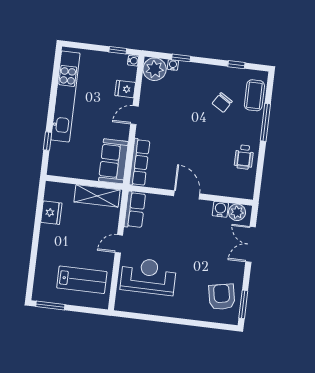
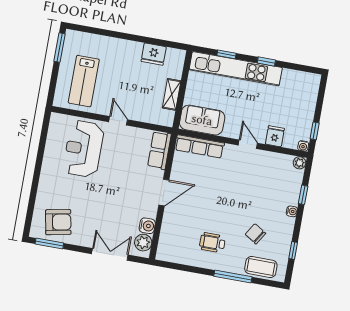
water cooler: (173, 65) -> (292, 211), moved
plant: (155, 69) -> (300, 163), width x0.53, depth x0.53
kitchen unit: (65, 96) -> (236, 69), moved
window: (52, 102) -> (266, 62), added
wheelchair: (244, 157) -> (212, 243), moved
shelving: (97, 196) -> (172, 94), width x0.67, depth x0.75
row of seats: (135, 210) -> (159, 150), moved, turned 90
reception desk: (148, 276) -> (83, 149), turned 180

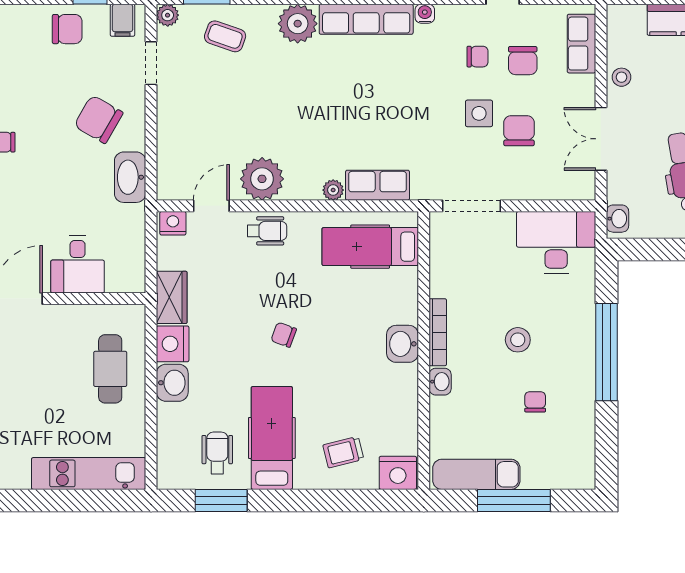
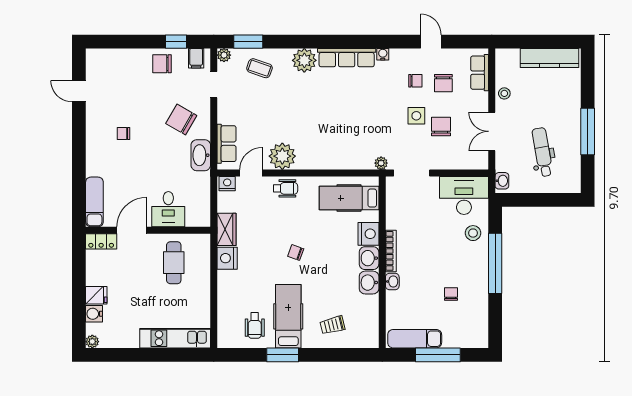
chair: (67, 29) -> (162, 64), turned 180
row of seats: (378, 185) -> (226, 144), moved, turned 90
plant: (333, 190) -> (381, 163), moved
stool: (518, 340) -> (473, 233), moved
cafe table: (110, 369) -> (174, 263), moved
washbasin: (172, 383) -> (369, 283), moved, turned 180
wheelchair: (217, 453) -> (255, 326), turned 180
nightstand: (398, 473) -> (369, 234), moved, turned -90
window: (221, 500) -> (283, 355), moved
==============================
▶ **Exercise objective**
All that is wanted is each line, word for word, from the first line of the data to the one holding "stool: (518, 340) -> (473, 233), moved", with the pictures left out.

▶ **Response for this exercise**
water cooler: (173, 65) -> (292, 211), moved
plant: (155, 69) -> (300, 163), width x0.53, depth x0.53
kitchen unit: (65, 96) -> (236, 69), moved
window: (52, 102) -> (266, 62), added
wheelchair: (244, 157) -> (212, 243), moved
shelving: (97, 196) -> (172, 94), width x0.67, depth x0.75
row of seats: (135, 210) -> (159, 150), moved, turned 90
reception desk: (148, 276) -> (83, 149), turned 180

chair: (67, 29) -> (162, 64), turned 180
row of seats: (378, 185) -> (226, 144), moved, turned 90
plant: (333, 190) -> (381, 163), moved
stool: (518, 340) -> (473, 233), moved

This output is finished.